### Dataset

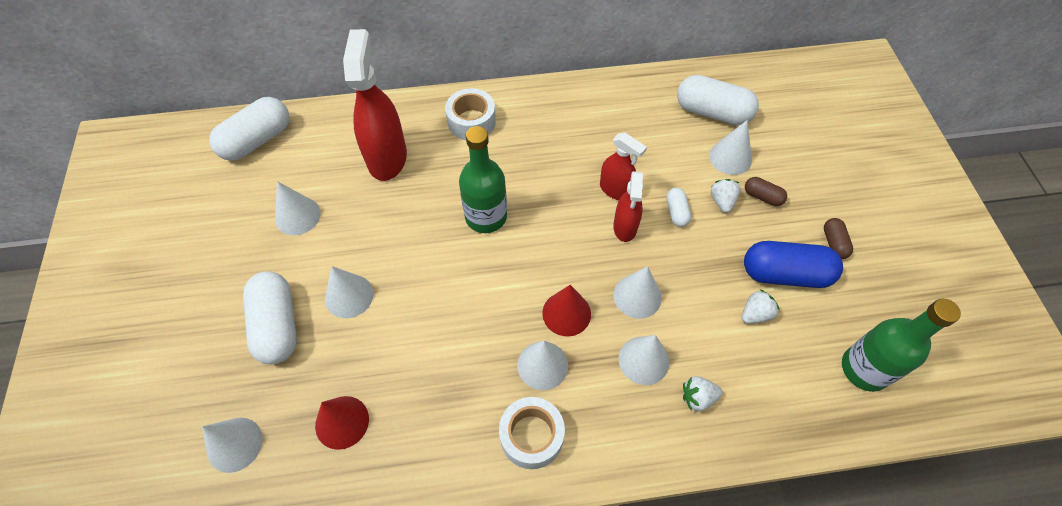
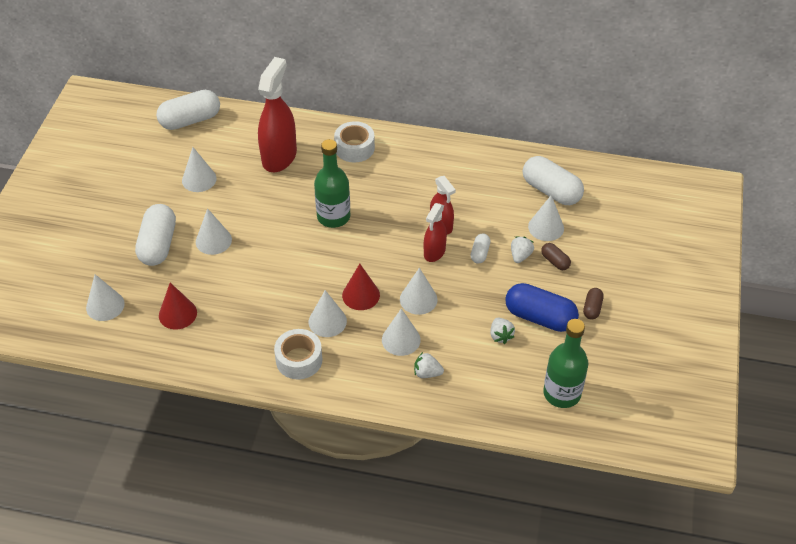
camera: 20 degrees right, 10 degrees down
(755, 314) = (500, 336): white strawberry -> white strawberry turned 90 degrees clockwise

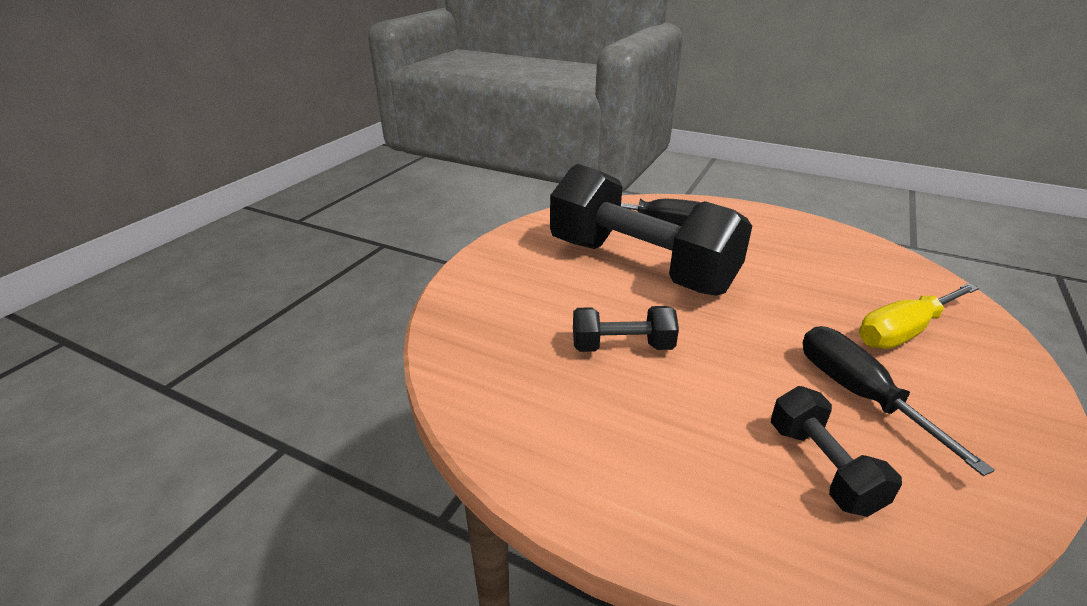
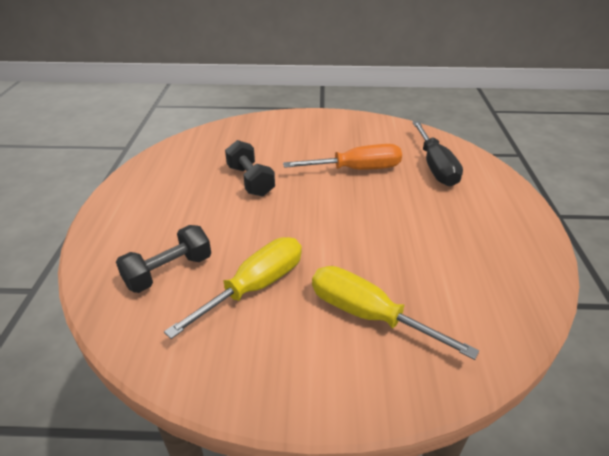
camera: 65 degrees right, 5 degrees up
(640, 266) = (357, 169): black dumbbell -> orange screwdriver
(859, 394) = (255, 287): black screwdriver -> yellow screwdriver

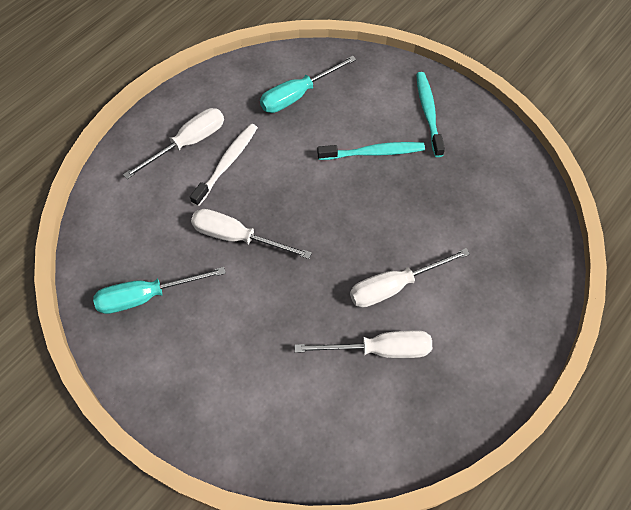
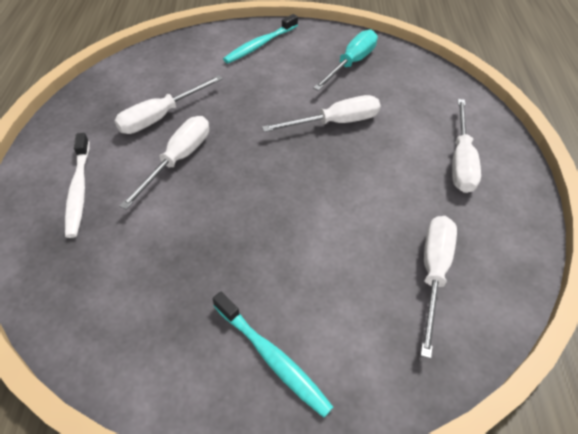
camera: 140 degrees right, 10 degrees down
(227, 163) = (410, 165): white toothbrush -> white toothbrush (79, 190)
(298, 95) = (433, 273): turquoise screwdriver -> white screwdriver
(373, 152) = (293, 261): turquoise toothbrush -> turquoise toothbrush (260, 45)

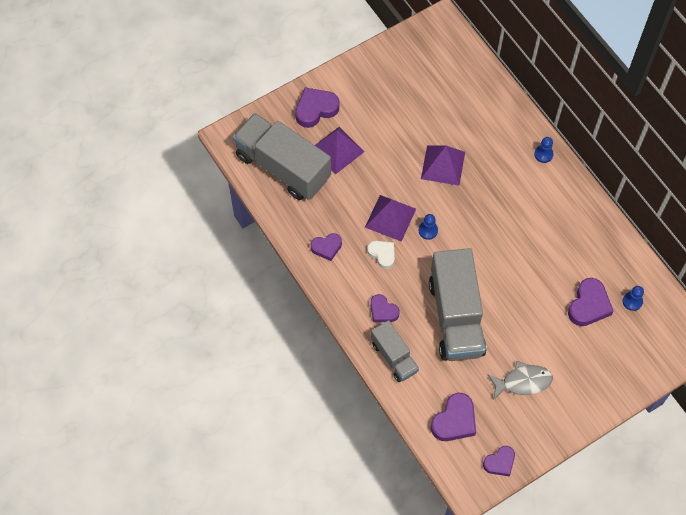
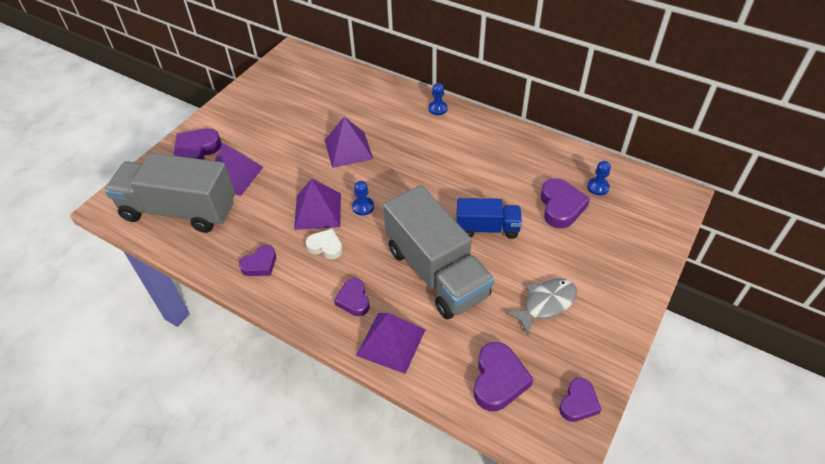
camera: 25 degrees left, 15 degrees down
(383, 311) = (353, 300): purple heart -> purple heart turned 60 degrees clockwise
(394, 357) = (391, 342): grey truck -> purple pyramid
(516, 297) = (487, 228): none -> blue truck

### Problem to solve
Only exact copies are wanted here. Write out the lines from the one containing "(298, 95) = (433, 273): turquoise" through the end of the material and no others, omitting all pictures.

### Exercise response
(298, 95) = (433, 273): turquoise screwdriver -> white screwdriver
(373, 152) = (293, 261): turquoise toothbrush -> turquoise toothbrush (260, 45)

camera: 25 degrees left, 15 degrees down
(383, 311) = (353, 300): purple heart -> purple heart turned 60 degrees clockwise
(394, 357) = (391, 342): grey truck -> purple pyramid
(516, 297) = (487, 228): none -> blue truck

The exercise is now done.